**How to complete this task**
For this exercise, reproduce each entry below exactly, excluding pictures.

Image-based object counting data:
++++++++

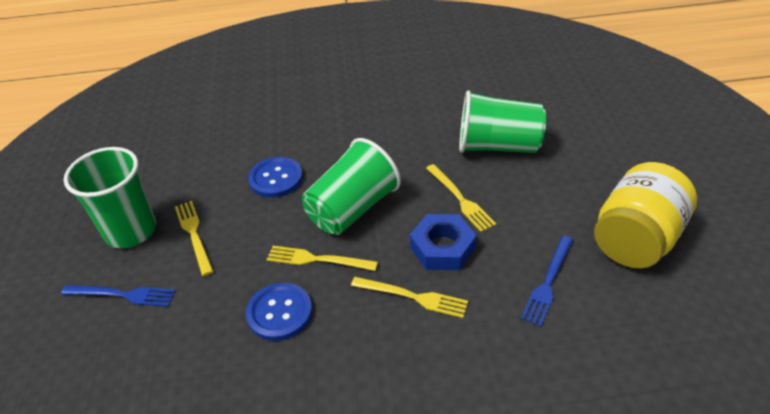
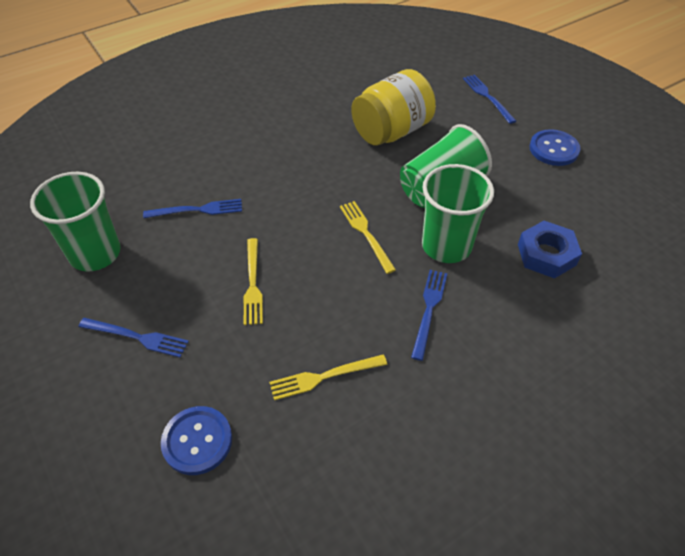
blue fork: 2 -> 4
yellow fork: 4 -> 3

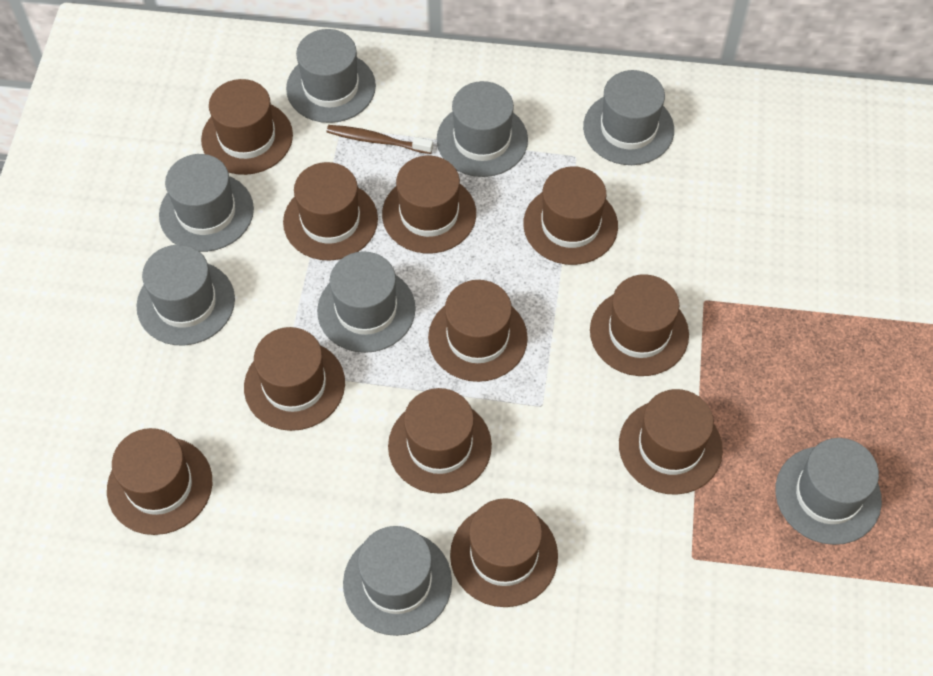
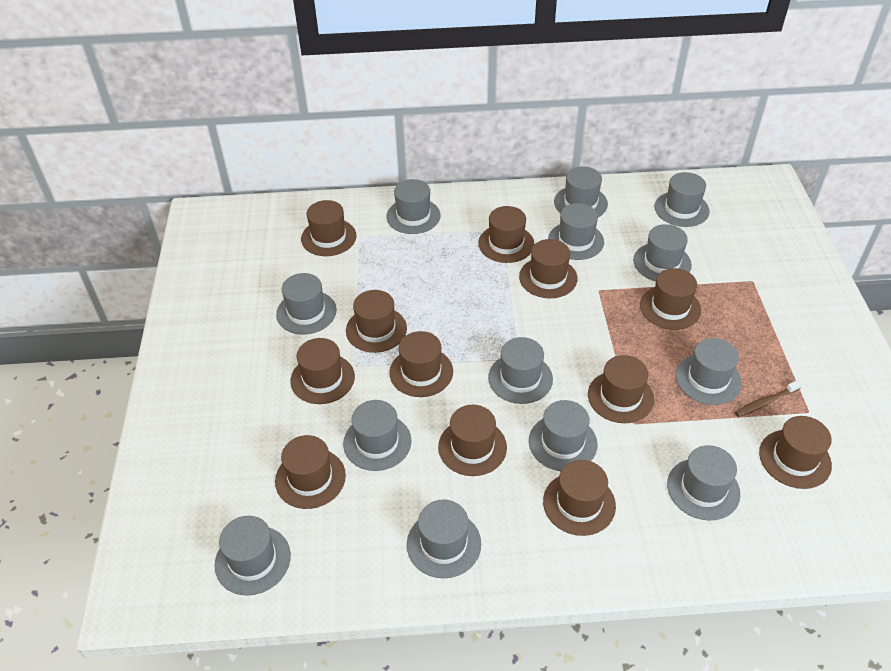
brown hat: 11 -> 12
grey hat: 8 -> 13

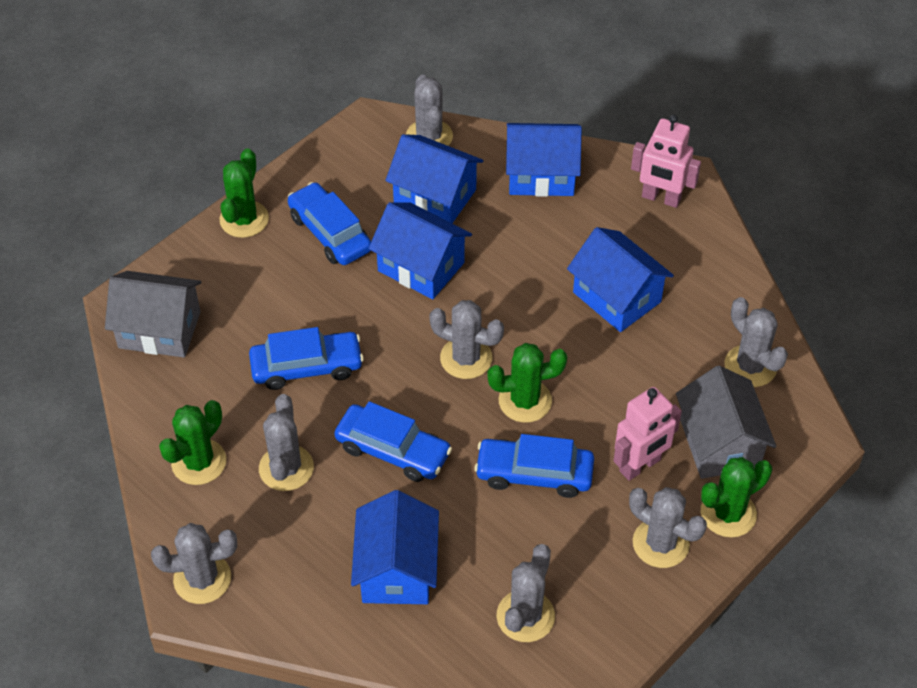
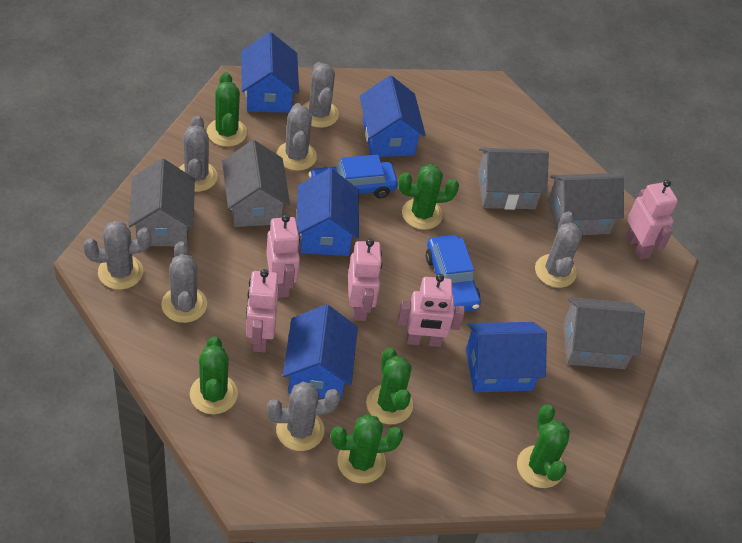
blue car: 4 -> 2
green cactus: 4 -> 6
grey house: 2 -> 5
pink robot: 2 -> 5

++++++++

**Answer box**
blue fork: 2 -> 4
yellow fork: 4 -> 3

brown hat: 11 -> 12
grey hat: 8 -> 13

blue car: 4 -> 2
green cactus: 4 -> 6
grey house: 2 -> 5
pink robot: 2 -> 5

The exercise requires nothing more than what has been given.